● Data supplied
========
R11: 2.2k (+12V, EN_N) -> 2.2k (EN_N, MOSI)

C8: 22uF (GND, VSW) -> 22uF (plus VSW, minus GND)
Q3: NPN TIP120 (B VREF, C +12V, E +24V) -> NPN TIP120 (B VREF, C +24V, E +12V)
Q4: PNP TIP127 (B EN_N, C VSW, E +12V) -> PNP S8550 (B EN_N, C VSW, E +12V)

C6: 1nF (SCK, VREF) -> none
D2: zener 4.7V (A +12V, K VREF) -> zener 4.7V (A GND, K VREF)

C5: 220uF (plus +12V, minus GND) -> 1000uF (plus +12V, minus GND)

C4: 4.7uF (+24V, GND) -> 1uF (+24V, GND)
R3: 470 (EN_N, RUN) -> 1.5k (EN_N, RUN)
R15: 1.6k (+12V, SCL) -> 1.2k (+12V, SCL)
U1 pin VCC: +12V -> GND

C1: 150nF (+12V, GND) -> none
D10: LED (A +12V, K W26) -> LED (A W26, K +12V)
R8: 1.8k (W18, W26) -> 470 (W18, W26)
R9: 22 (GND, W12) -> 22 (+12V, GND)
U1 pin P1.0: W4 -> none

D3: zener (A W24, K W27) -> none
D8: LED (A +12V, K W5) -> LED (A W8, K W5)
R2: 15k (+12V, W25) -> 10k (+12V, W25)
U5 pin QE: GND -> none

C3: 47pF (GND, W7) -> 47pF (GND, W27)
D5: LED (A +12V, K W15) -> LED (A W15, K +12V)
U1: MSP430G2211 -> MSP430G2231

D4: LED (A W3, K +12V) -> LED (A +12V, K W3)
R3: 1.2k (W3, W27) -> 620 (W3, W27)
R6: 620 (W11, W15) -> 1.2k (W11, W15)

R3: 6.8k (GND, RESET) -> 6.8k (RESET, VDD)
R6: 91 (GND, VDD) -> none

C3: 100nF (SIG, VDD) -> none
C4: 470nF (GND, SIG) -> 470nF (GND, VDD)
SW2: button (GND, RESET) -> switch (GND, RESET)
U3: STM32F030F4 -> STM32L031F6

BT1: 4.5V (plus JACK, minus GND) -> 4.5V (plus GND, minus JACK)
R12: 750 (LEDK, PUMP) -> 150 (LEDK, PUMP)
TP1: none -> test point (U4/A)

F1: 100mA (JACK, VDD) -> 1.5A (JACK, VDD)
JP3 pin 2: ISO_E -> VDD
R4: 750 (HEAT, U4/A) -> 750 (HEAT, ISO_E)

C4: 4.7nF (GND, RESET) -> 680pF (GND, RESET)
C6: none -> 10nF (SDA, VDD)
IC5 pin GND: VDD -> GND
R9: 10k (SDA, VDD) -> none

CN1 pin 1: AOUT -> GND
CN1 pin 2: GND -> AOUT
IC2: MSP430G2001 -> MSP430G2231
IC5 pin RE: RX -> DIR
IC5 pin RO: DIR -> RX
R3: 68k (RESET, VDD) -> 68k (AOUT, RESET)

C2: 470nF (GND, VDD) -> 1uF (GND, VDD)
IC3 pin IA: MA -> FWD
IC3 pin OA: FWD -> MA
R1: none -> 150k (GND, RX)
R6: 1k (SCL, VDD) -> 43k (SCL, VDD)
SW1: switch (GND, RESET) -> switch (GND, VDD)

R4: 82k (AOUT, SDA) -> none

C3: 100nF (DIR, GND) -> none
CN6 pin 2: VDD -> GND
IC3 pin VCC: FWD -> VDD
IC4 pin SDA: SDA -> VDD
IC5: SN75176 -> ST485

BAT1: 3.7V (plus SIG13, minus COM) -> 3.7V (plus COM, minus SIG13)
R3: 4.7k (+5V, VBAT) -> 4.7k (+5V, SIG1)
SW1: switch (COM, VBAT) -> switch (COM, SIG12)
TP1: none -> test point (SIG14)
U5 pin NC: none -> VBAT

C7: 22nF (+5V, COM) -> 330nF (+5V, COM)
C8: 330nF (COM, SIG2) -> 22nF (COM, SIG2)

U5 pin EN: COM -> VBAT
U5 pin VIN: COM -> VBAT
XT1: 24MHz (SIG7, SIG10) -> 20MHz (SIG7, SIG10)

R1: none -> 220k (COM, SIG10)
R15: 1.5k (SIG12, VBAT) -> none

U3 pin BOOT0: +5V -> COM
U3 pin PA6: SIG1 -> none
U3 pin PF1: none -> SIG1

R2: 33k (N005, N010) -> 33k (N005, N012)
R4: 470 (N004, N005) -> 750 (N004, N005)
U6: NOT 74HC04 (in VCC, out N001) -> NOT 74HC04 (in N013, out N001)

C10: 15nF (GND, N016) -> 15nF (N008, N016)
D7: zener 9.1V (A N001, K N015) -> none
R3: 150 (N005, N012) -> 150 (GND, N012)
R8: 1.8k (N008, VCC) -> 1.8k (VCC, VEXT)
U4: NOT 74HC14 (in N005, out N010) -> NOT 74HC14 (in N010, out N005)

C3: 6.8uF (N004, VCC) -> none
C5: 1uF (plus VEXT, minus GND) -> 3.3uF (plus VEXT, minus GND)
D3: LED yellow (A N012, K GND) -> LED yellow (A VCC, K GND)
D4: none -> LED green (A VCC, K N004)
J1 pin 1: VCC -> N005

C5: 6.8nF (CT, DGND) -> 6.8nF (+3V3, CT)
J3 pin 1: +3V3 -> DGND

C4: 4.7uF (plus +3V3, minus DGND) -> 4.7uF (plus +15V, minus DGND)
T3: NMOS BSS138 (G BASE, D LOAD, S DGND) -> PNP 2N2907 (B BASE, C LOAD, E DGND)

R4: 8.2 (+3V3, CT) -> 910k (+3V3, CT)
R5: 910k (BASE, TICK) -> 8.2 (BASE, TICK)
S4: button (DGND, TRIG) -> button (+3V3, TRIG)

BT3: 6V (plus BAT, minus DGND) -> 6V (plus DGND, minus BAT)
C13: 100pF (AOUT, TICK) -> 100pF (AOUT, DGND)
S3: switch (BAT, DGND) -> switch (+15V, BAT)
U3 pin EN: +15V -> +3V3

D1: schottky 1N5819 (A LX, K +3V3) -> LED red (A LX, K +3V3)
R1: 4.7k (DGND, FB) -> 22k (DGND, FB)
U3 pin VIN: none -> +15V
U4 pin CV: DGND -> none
========
● Required work
Show each line in the listing above that has "RESET".

● Output of the exercise
R3: 6.8k (GND, RESET) -> 6.8k (RESET, VDD)
SW2: button (GND, RESET) -> switch (GND, RESET)
C4: 4.7nF (GND, RESET) -> 680pF (GND, RESET)
R3: 68k (RESET, VDD) -> 68k (AOUT, RESET)
SW1: switch (GND, RESET) -> switch (GND, VDD)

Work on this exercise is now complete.